• RECORD EXTRACTS:
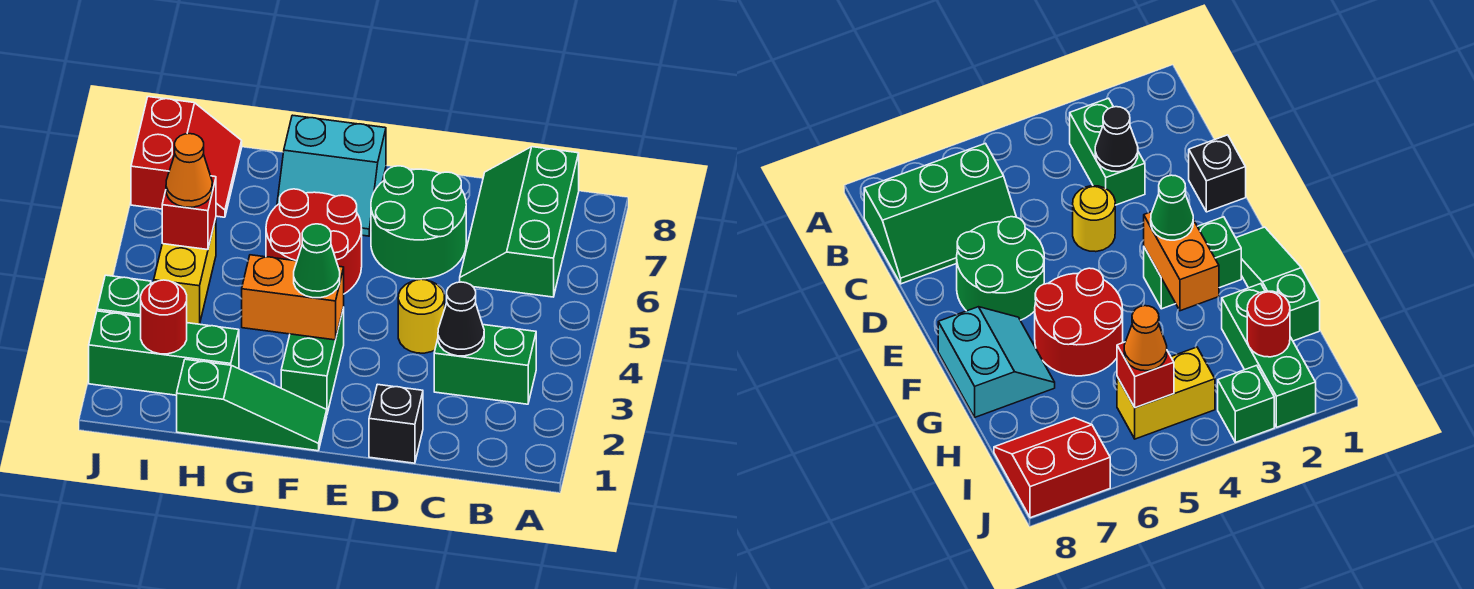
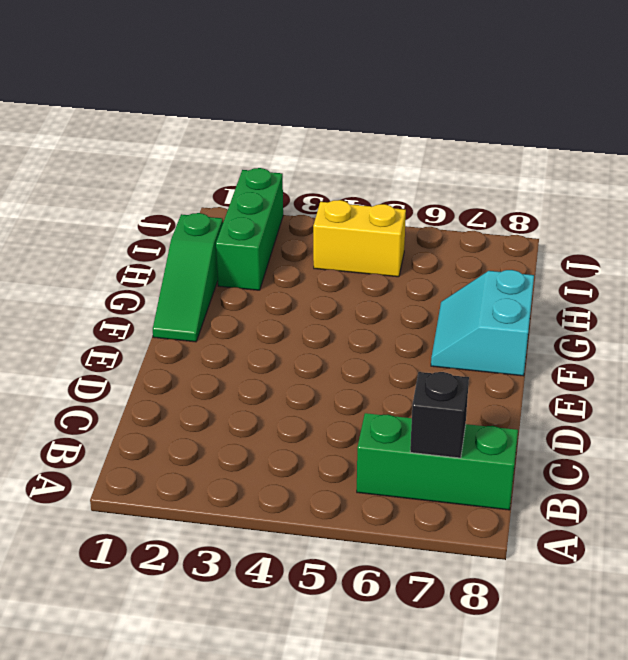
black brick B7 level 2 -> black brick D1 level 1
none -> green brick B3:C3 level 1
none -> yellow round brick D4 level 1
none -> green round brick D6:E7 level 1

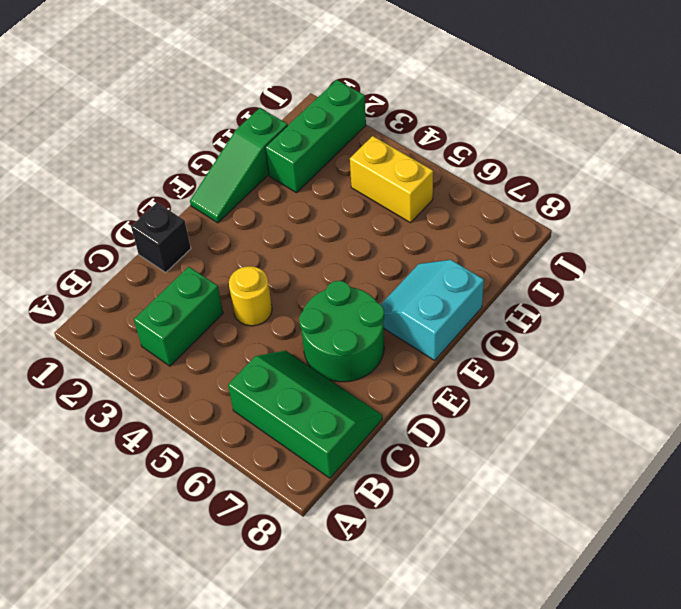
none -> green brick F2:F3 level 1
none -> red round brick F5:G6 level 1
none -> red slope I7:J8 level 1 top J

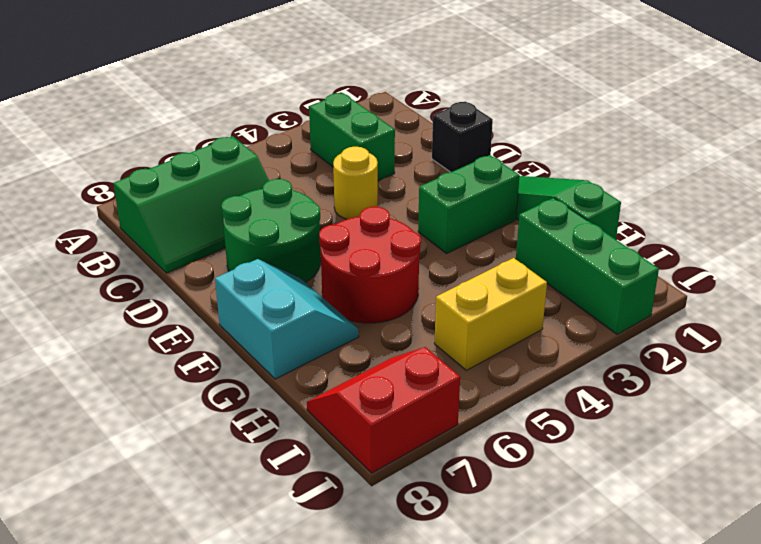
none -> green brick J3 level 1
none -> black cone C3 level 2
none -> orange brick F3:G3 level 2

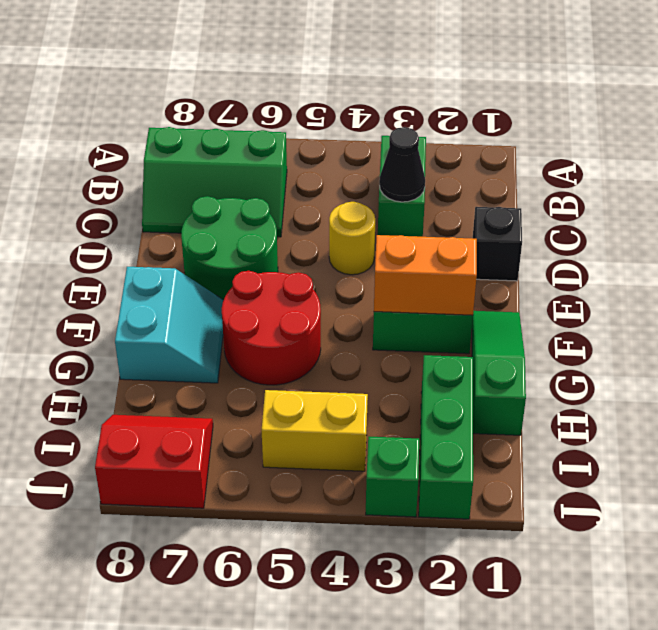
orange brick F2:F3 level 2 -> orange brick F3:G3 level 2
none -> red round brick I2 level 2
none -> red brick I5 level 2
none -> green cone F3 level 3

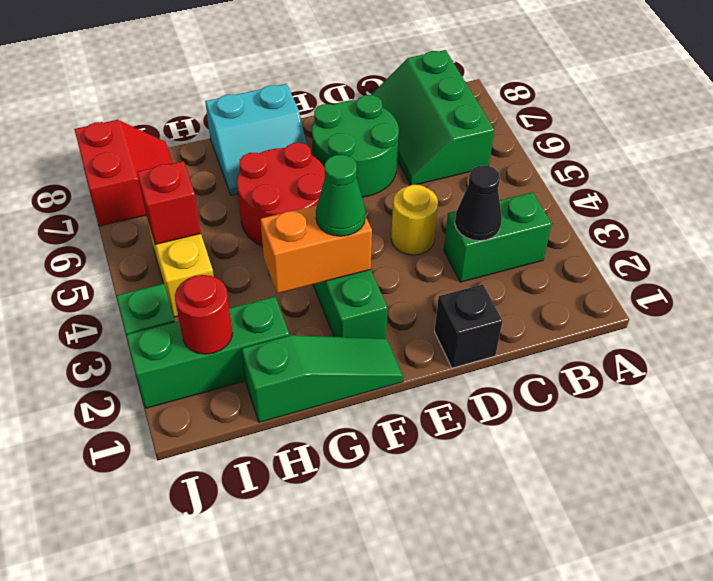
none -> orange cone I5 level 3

• HOW TO COMPLETE THIS TASK: An exact copy of the listing is required; return it without any pictures.

• RESPONSE TO THE TASK:
black brick B7 level 2 -> black brick D1 level 1
none -> green brick B3:C3 level 1
none -> yellow round brick D4 level 1
none -> green round brick D6:E7 level 1

none -> green brick F2:F3 level 1
none -> red round brick F5:G6 level 1
none -> red slope I7:J8 level 1 top J

none -> green brick J3 level 1
none -> black cone C3 level 2
none -> orange brick F3:G3 level 2

orange brick F2:F3 level 2 -> orange brick F3:G3 level 2
none -> red round brick I2 level 2
none -> red brick I5 level 2
none -> green cone F3 level 3

none -> orange cone I5 level 3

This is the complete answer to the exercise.